>> Start
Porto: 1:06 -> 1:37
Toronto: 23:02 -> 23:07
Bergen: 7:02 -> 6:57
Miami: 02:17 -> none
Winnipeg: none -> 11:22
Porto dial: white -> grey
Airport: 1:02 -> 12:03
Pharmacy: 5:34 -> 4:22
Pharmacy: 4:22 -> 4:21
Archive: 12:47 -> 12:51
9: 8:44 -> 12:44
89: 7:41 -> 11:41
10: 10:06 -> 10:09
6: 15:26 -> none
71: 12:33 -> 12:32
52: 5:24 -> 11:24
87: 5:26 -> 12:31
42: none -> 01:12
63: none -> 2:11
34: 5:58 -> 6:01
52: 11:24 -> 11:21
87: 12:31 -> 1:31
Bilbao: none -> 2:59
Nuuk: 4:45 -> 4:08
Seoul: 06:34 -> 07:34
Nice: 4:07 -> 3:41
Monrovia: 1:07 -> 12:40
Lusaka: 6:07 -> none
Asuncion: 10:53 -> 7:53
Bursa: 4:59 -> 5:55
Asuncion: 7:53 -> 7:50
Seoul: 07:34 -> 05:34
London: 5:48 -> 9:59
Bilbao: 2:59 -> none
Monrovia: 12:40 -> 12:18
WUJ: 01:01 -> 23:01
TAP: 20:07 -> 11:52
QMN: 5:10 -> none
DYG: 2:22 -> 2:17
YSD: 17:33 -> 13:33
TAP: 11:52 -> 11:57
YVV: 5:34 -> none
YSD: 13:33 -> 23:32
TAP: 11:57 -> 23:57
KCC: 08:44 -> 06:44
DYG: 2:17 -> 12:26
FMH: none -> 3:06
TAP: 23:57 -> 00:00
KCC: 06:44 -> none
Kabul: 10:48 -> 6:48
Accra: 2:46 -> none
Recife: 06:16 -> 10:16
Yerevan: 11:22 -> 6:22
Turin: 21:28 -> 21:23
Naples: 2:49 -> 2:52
>> End
* [Exercise instructions]:
Convert the items, from the first line up to and including the line with "10: 10:06 -> 10:09", into a JSON list of strings with one string per line, leaving out any blank lines.

* [Solution to this problem]:
[
  "Porto: 1:06 -> 1:37",
  "Toronto: 23:02 -> 23:07",
  "Bergen: 7:02 -> 6:57",
  "Miami: 02:17 -> none",
  "Winnipeg: none -> 11:22",
  "Porto dial: white -> grey",
  "Airport: 1:02 -> 12:03",
  "Pharmacy: 5:34 -> 4:22",
  "Pharmacy: 4:22 -> 4:21",
  "Archive: 12:47 -> 12:51",
  "9: 8:44 -> 12:44",
  "89: 7:41 -> 11:41",
  "10: 10:06 -> 10:09"
]